# INSTRUCTIONS TO FOLLOW:
Only the lines from the one that contains "piano: (641, 456) -> (538, 748), moved" through the last line of the data below should be duplicated, exactly and without pictures.
***** MATERIAL PROVIDED
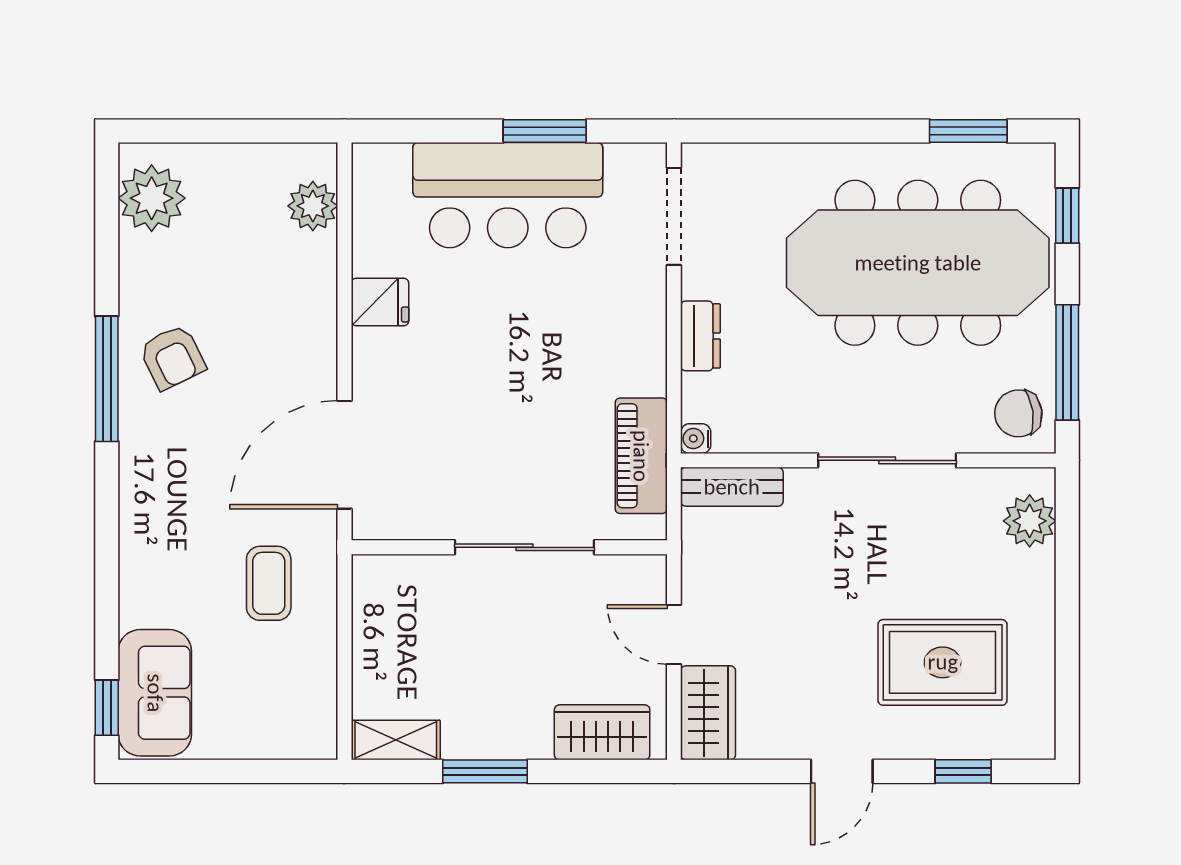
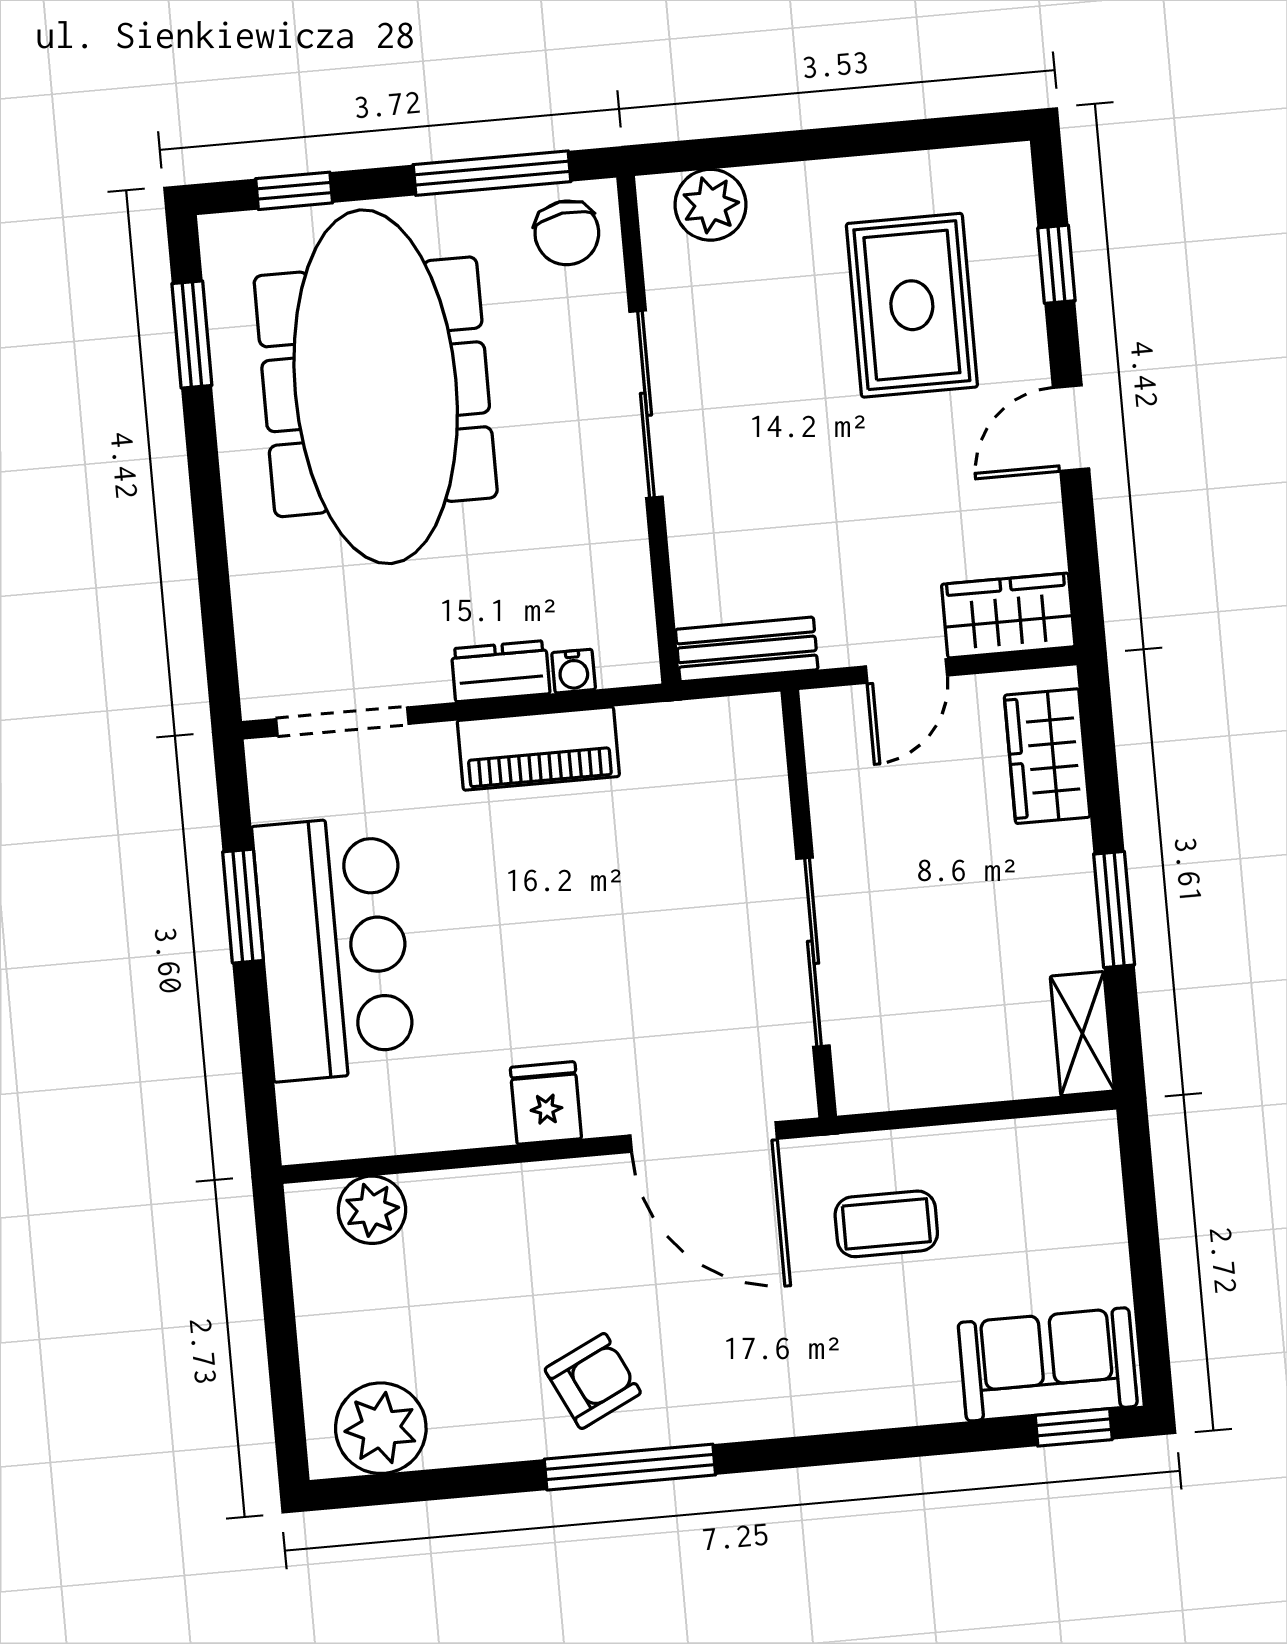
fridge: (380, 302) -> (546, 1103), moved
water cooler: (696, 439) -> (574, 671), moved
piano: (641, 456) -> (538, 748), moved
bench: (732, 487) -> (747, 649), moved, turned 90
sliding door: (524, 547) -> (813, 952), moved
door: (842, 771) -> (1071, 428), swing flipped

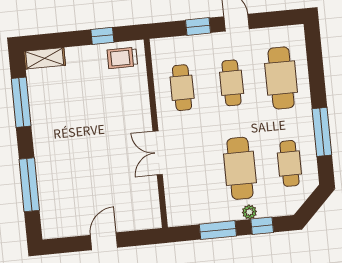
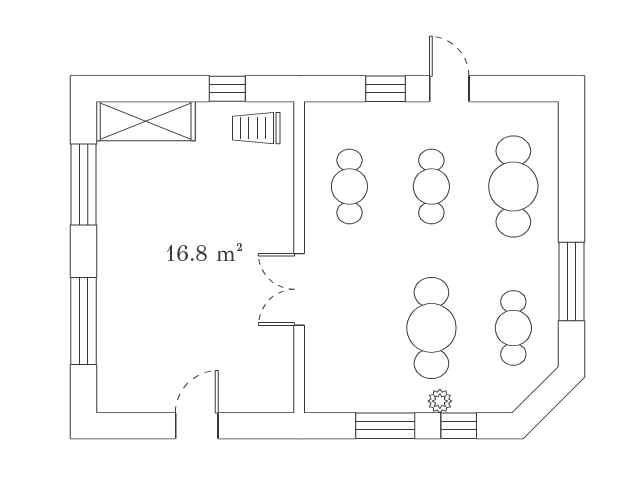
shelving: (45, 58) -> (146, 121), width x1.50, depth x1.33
**********
# RESPONSE BOX:
piano: (641, 456) -> (538, 748), moved
bench: (732, 487) -> (747, 649), moved, turned 90
sliding door: (524, 547) -> (813, 952), moved
door: (842, 771) -> (1071, 428), swing flipped

shelving: (45, 58) -> (146, 121), width x1.50, depth x1.33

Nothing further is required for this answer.